## Exercise details
All that is wanted is the exact text of the lines below from the one with "grey brick F8:G8 level 1 -> none" through the one with "pink tile F7 level 2 -> pink tile I8 level 2", inclusive, minus any pictures.

## Material for the task

·····

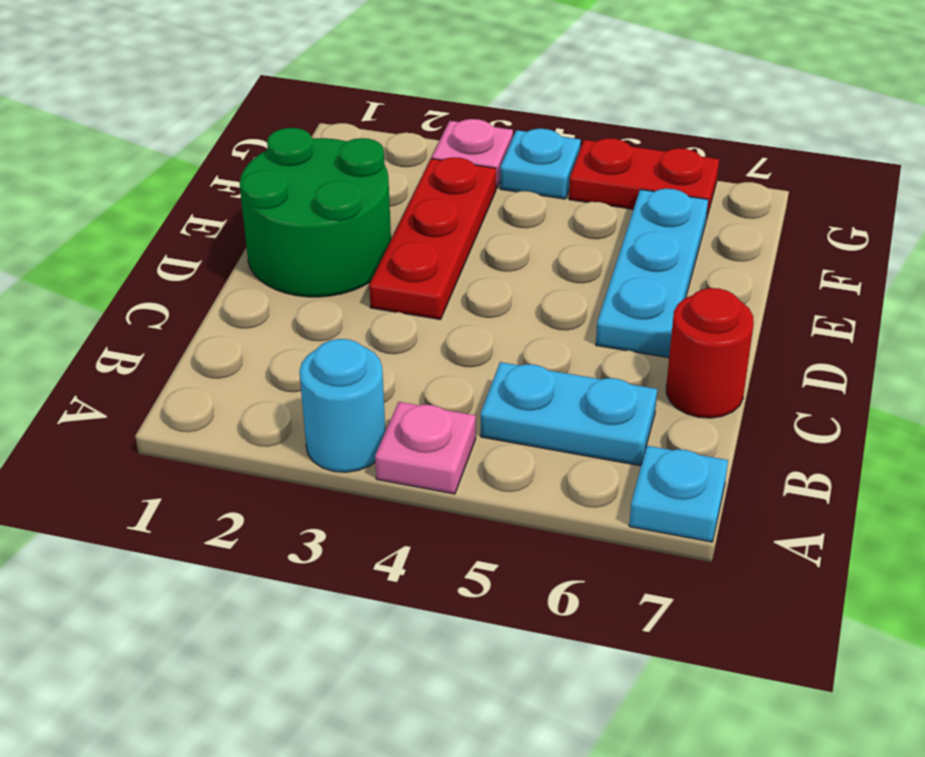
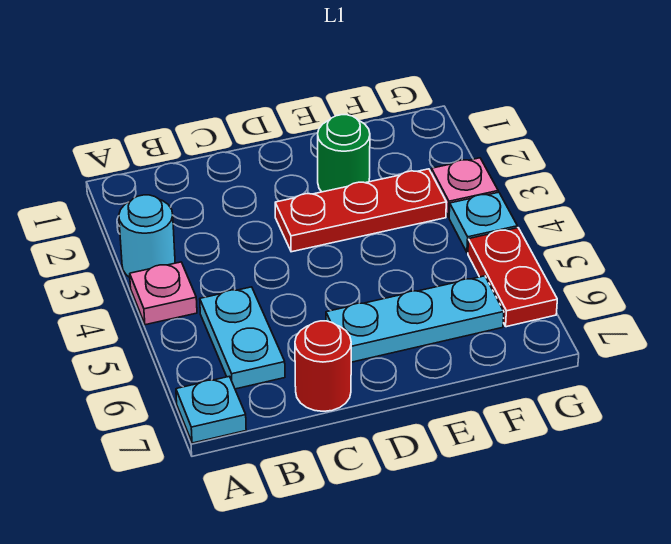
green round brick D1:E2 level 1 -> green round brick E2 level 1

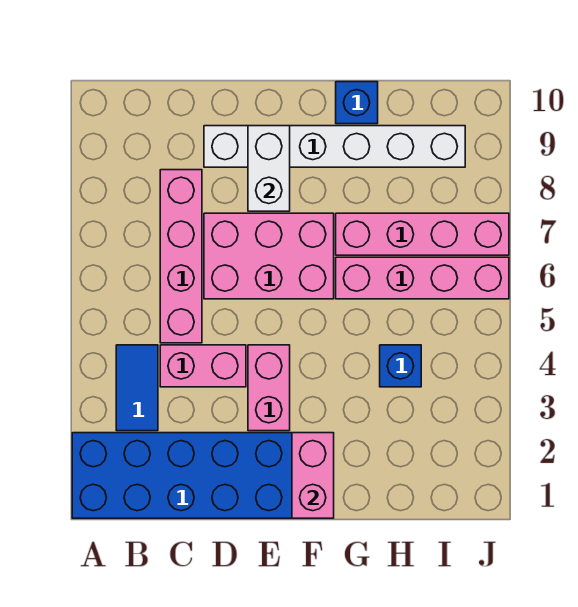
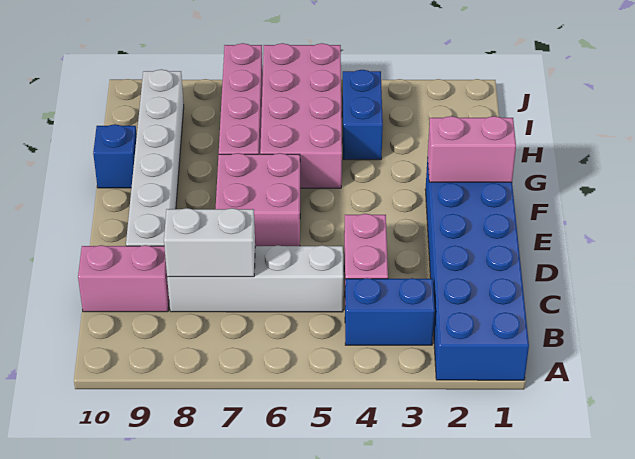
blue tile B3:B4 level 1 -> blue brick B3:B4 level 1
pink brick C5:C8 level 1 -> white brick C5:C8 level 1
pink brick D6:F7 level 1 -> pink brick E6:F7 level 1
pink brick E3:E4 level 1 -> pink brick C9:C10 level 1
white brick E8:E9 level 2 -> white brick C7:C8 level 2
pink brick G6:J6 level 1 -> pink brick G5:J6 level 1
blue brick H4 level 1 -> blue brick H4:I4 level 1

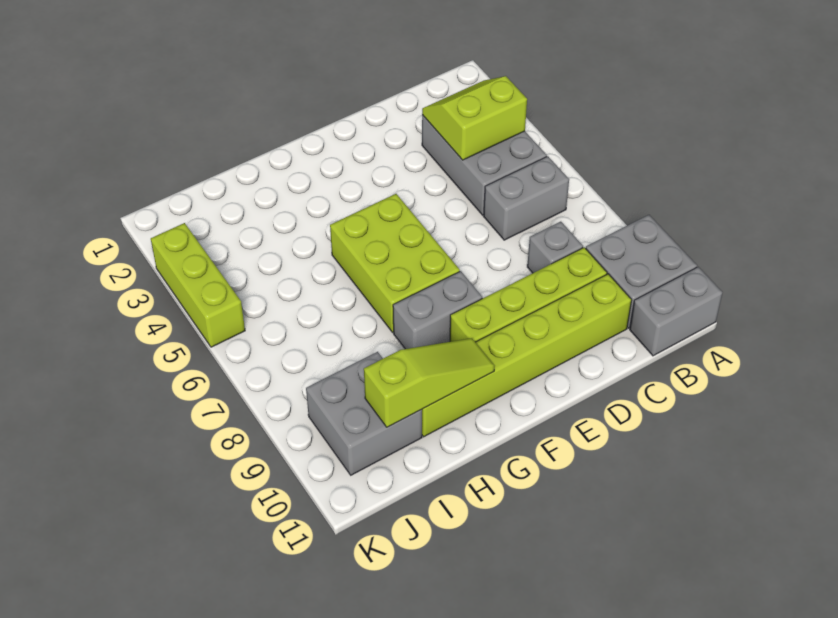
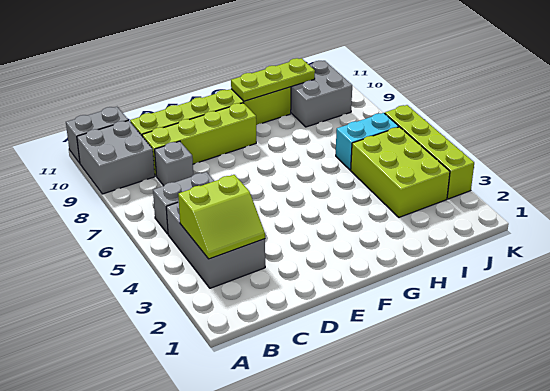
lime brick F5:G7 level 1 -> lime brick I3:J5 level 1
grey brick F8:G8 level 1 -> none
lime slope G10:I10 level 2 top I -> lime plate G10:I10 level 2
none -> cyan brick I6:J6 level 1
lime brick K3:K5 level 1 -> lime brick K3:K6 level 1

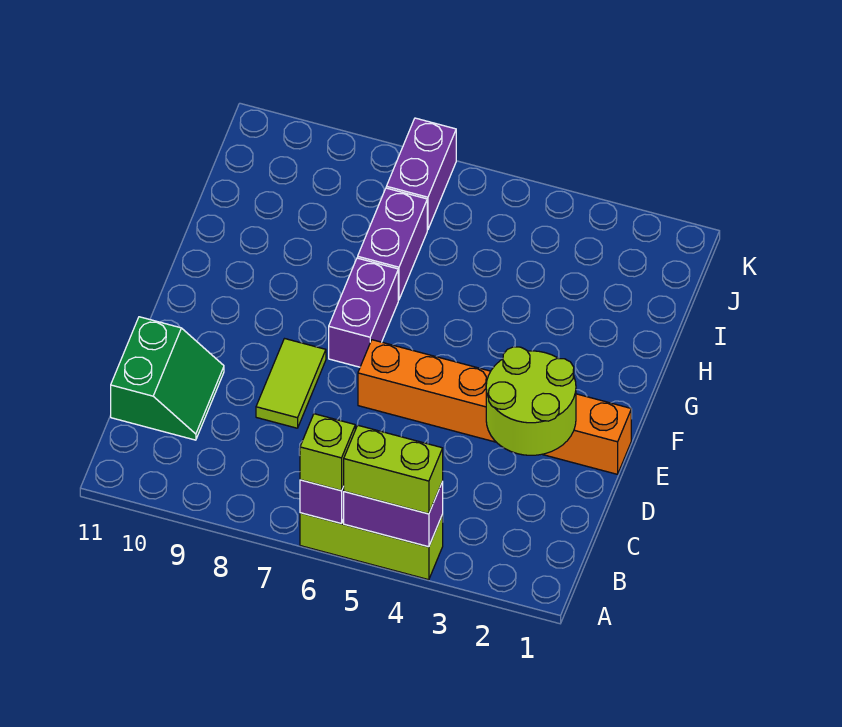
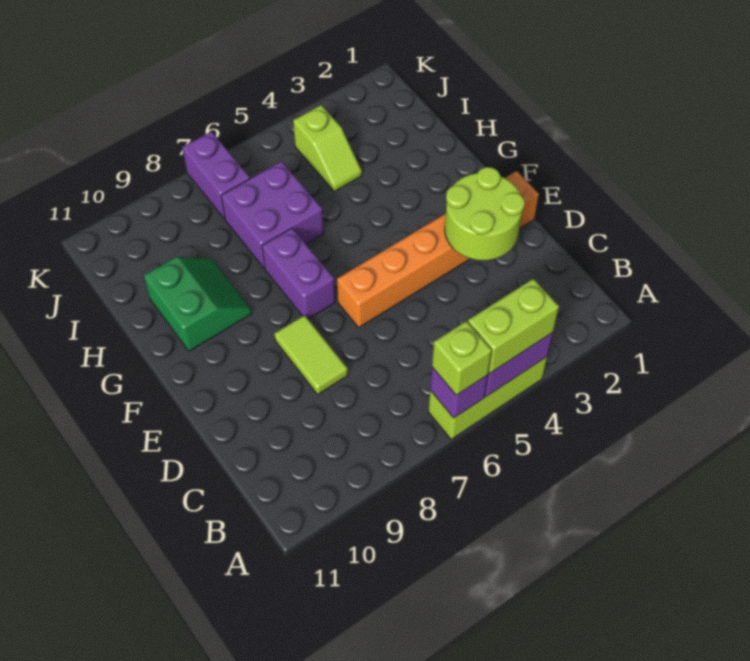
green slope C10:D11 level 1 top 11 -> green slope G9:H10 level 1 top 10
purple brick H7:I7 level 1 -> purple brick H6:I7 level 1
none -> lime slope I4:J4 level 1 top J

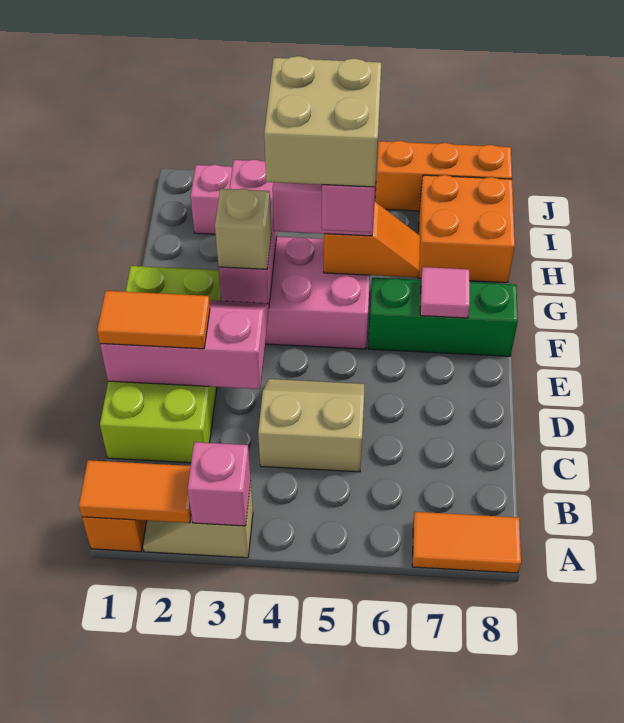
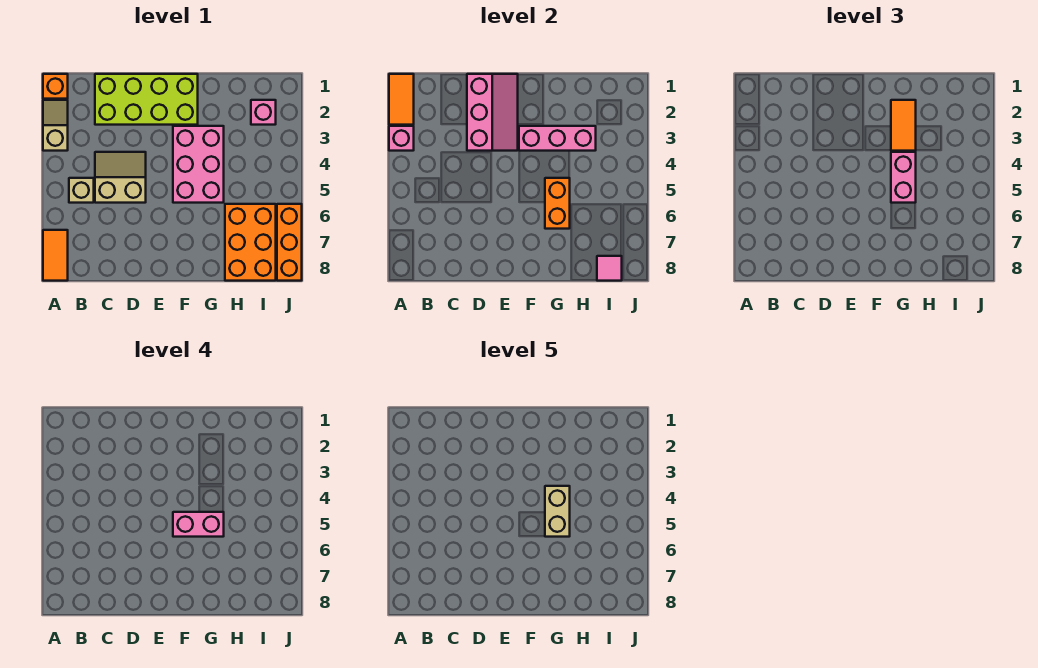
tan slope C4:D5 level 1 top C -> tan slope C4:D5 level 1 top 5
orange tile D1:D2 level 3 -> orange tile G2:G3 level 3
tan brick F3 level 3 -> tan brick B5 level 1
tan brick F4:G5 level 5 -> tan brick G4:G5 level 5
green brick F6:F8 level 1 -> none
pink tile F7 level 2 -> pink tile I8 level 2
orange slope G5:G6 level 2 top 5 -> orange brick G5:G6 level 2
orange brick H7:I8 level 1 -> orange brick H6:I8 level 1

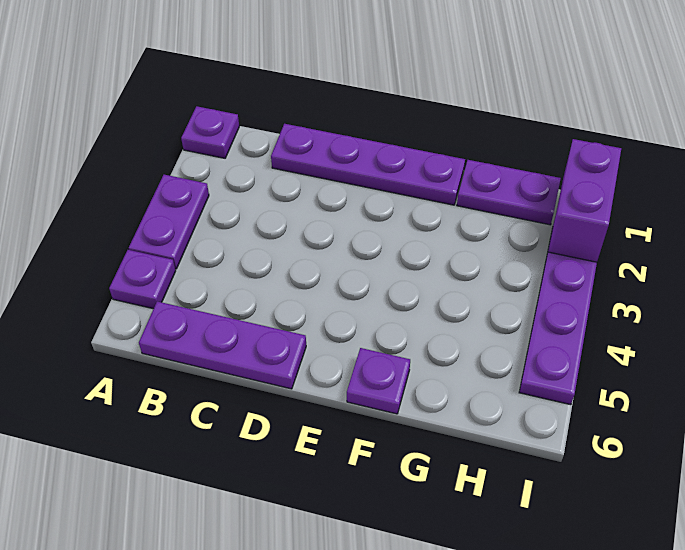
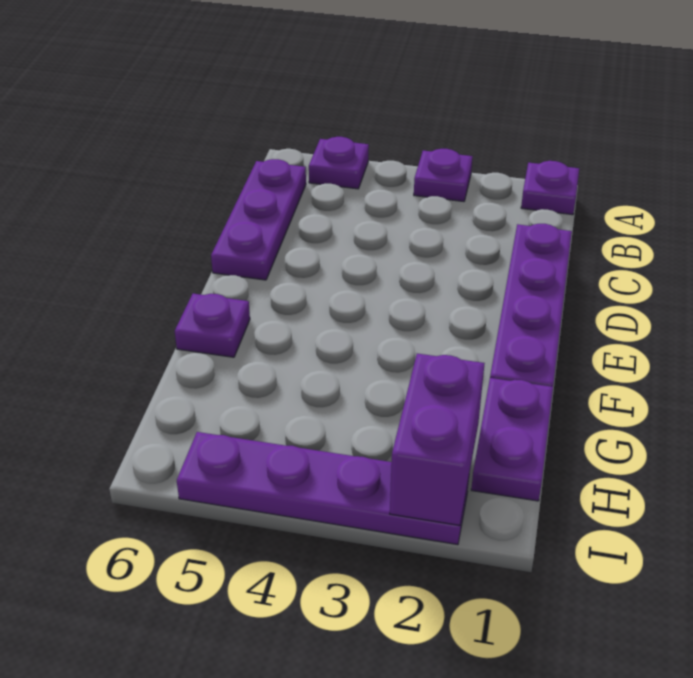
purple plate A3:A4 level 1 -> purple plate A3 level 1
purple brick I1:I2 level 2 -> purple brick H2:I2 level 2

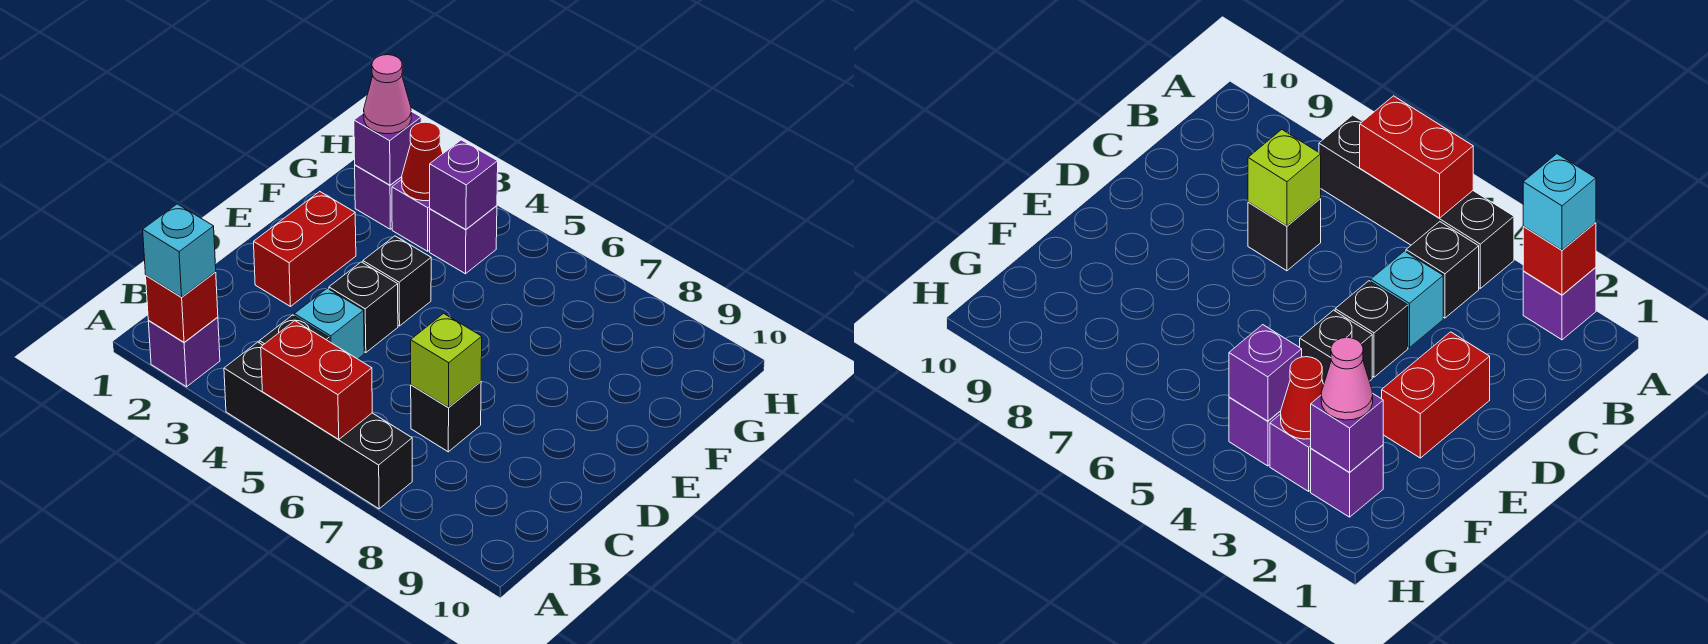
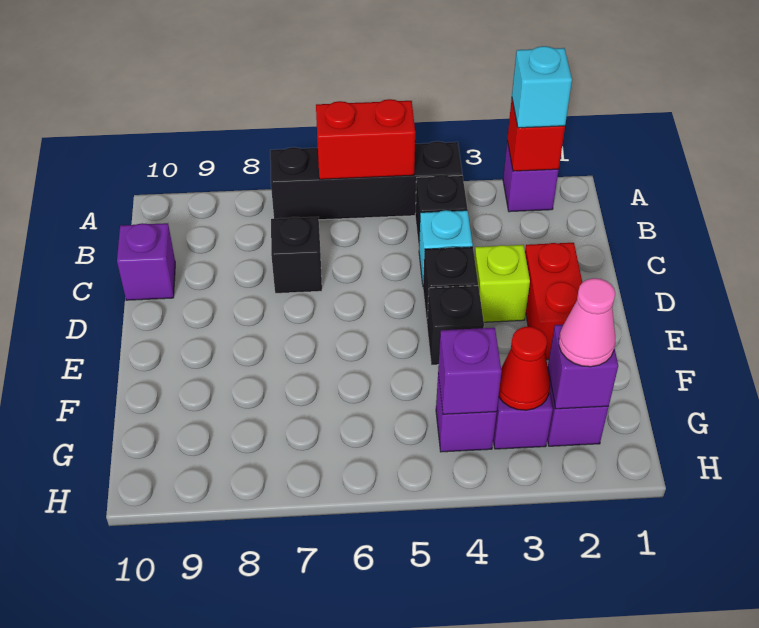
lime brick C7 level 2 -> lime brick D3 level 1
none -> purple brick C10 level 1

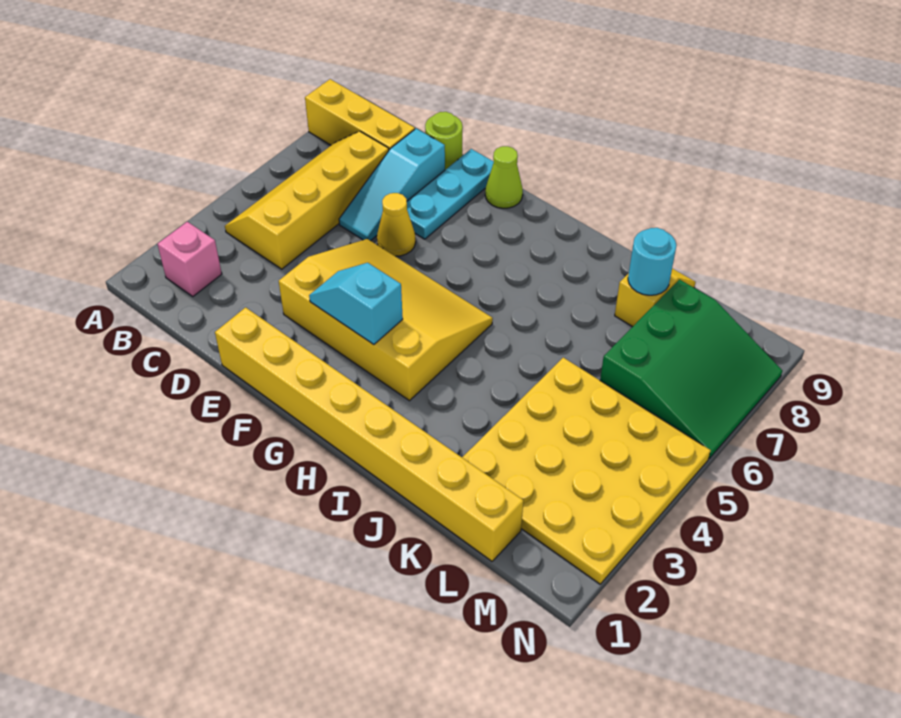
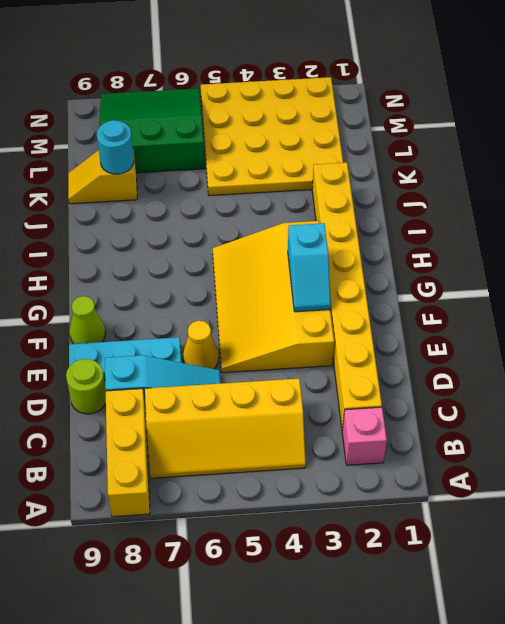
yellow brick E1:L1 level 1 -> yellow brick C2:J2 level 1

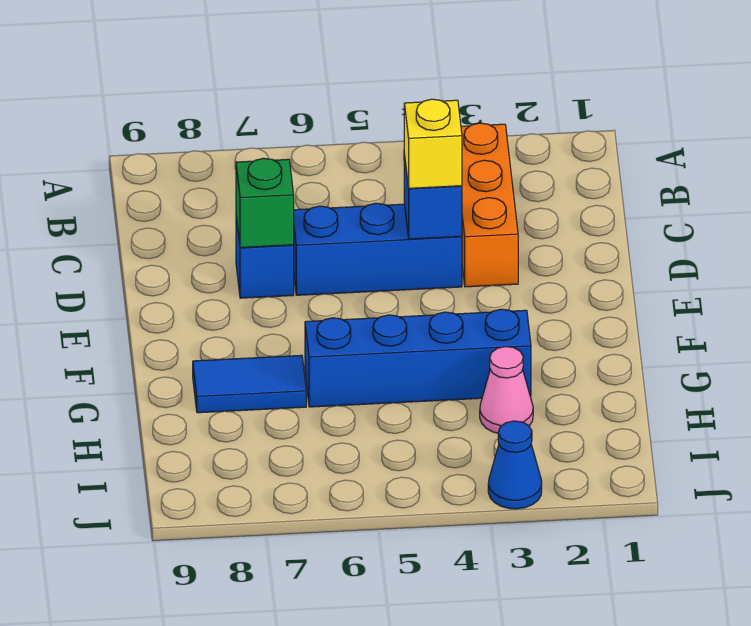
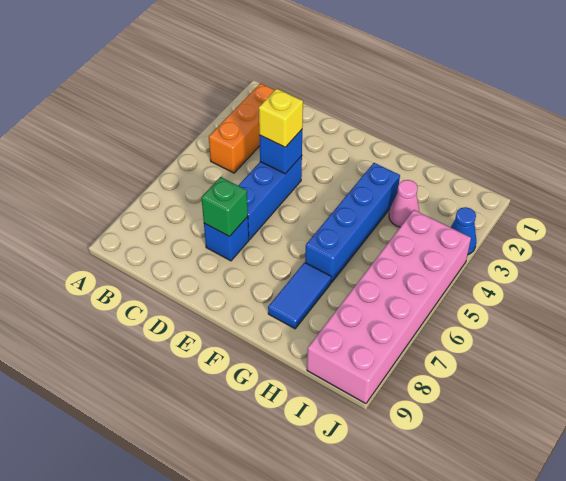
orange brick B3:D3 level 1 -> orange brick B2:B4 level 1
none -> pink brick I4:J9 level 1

·····

## Finished exercise
grey brick F8:G8 level 1 -> none
lime slope G10:I10 level 2 top I -> lime plate G10:I10 level 2
none -> cyan brick I6:J6 level 1
lime brick K3:K5 level 1 -> lime brick K3:K6 level 1

green slope C10:D11 level 1 top 11 -> green slope G9:H10 level 1 top 10
purple brick H7:I7 level 1 -> purple brick H6:I7 level 1
none -> lime slope I4:J4 level 1 top J

tan slope C4:D5 level 1 top C -> tan slope C4:D5 level 1 top 5
orange tile D1:D2 level 3 -> orange tile G2:G3 level 3
tan brick F3 level 3 -> tan brick B5 level 1
tan brick F4:G5 level 5 -> tan brick G4:G5 level 5
green brick F6:F8 level 1 -> none
pink tile F7 level 2 -> pink tile I8 level 2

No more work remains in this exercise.